#### [TASK STATEMENT]
From the line that includes "(337, 360) = (410, 252): brown" to the last line of the data, quote each line precisely; both boundary lines belong in the answer.

(INPUT DATA Opens)

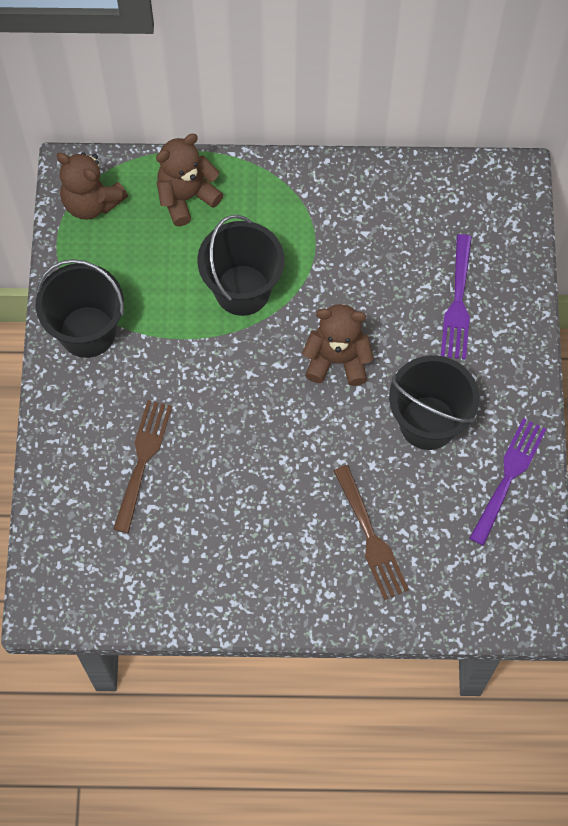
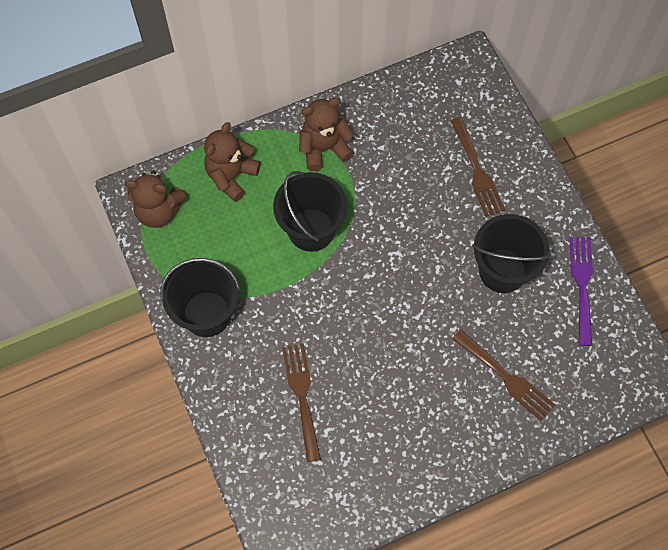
camera: 25 degrees left, 0 degrees up
(337, 360) = (410, 252): brown teddy bear -> brown teddy bear (324, 148)
(458, 303) = (477, 171): purple fork -> brown fork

(INPUT DATA Closes)

#### [TASK ANSWER]
(337, 360) = (410, 252): brown teddy bear -> brown teddy bear (324, 148)
(458, 303) = (477, 171): purple fork -> brown fork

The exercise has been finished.